Print the line that contains "(206, 326) = (284, 392): orange" and every line after it through the last line of the records below, exactly as written and nothing else.
***** Source information
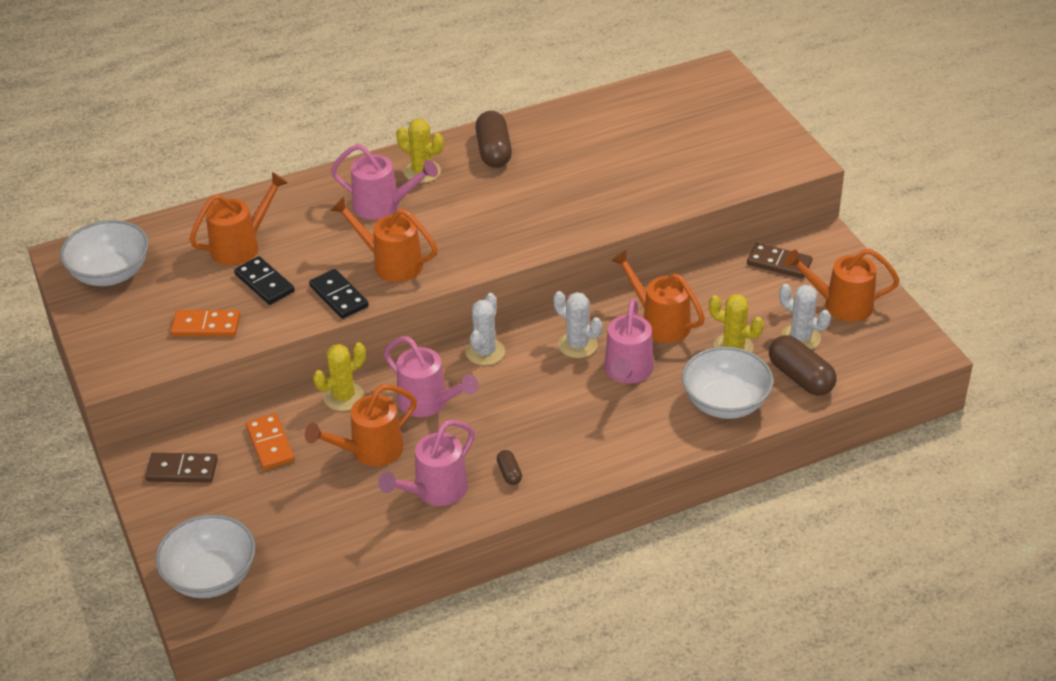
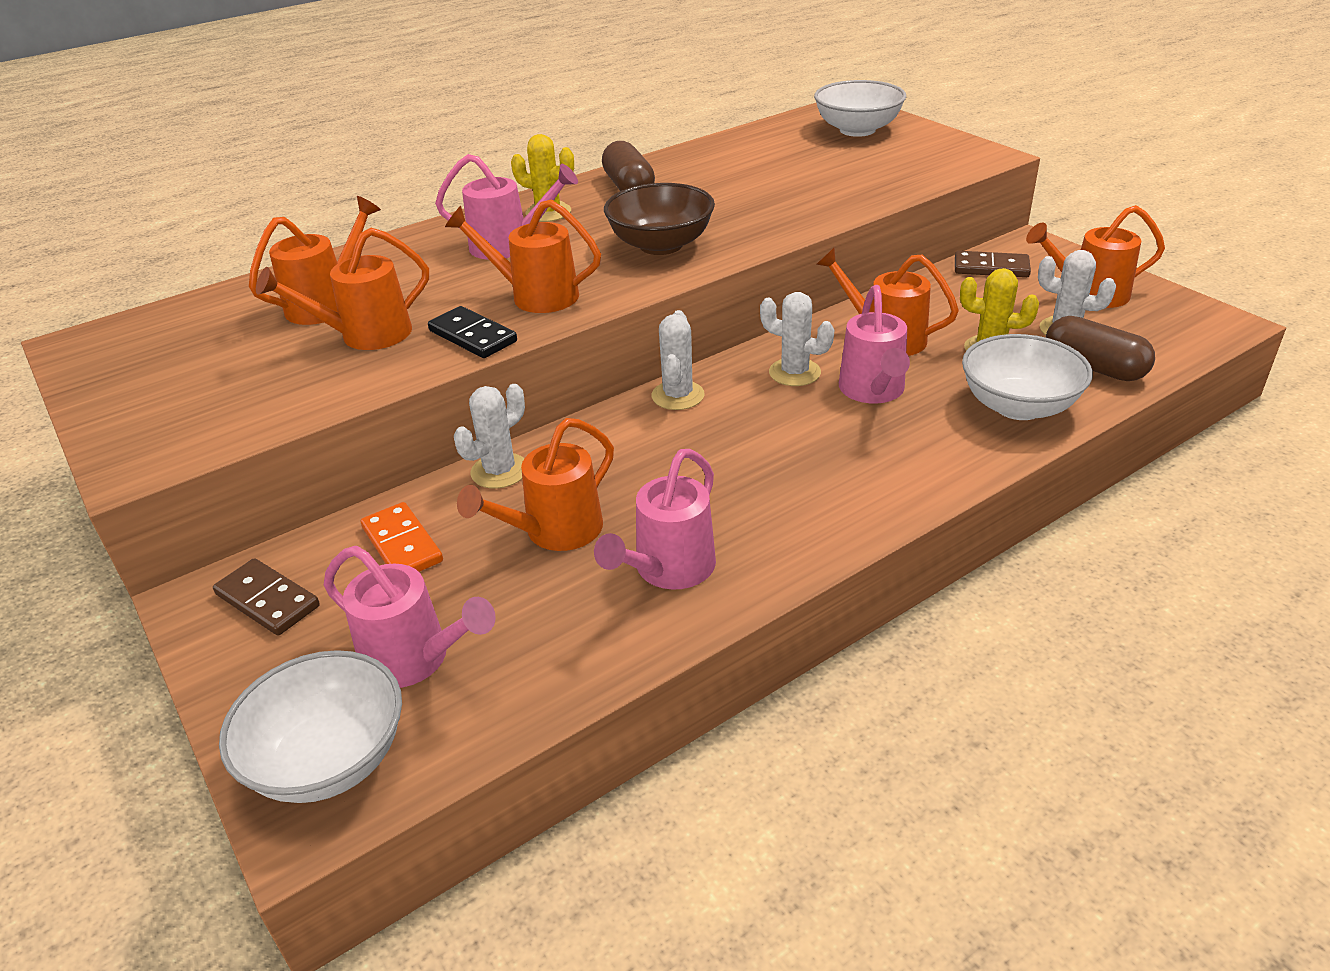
camera: 10 degrees left, 5 degrees down
(110, 273) = (140, 353): white bowl -> white bowl (857, 130)
(182, 470) = (267, 600): brown domino -> brown domino turned 45 degrees clockwise
(206, 326) = (284, 392): orange domino -> none
(264, 283) = (365, 336): black domino -> orange watering can
(344, 397) = (499, 471): yellow cactus -> white cactus
(429, 403) = (622, 461): pink watering can -> pink watering can (415, 660)
(497, 225) = (661, 245): none -> brown bowl
(509, 473) = (769, 529): brown capsule -> none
**********
▸ **Output**:
(206, 326) = (284, 392): orange domino -> none
(264, 283) = (365, 336): black domino -> orange watering can
(344, 397) = (499, 471): yellow cactus -> white cactus
(429, 403) = (622, 461): pink watering can -> pink watering can (415, 660)
(497, 225) = (661, 245): none -> brown bowl
(509, 473) = (769, 529): brown capsule -> none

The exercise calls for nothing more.